[WORKING DATA]:

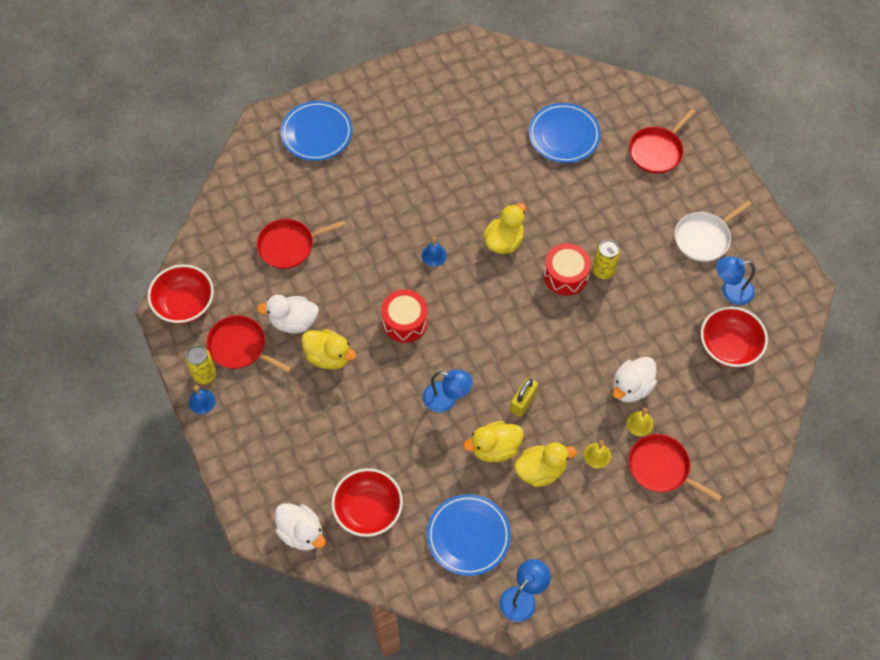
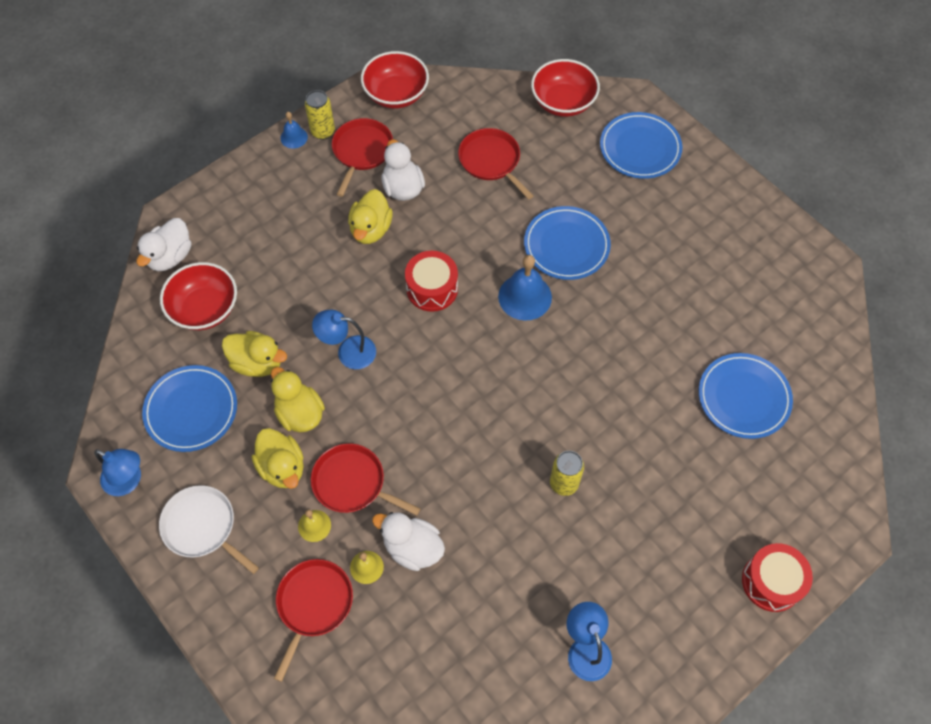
camera: 75 degrees right, 0 degrees up
(395, 212) = (566, 245): none -> blue plate
(434, 255) = (525, 296): blue bell -> blue bell, size x1.81
(447, 399) = (348, 352): blue lamp -> blue lamp turned 90 degrees clockwise
(504, 241) = (568, 364): yellow duck -> yellow duck (257, 363)
(523, 402) = (363, 430): yellow padlock -> none
(565, 275) = (544, 441): red drum -> red drum (771, 582)
(657, 151) = (767, 514): red pan -> red pan (352, 483)
(704, 238) = (655, 599): white pan -> white pan (202, 527)
(729, 347) = (502, 660): red bowl -> red bowl (563, 102)

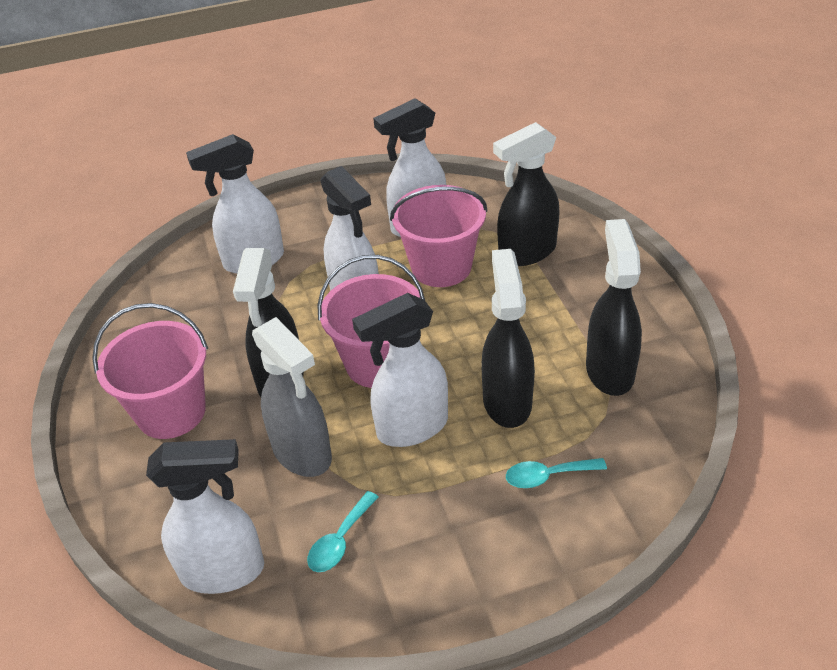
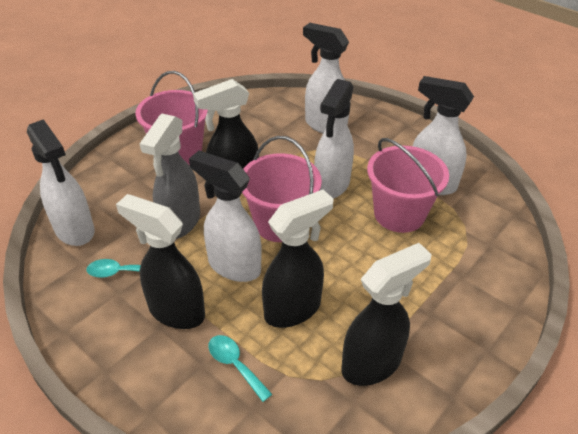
camera: 55 degrees right, 0 degrees up
(526, 252) = (460, 256): black spray bottle -> black spray bottle (176, 311)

[ASSIGNMENT]: Check the records above and copy each line that has the string "blue".

[RESULT]:
(395, 212) = (566, 245): none -> blue plate
(434, 255) = (525, 296): blue bell -> blue bell, size x1.81
(447, 399) = (348, 352): blue lamp -> blue lamp turned 90 degrees clockwise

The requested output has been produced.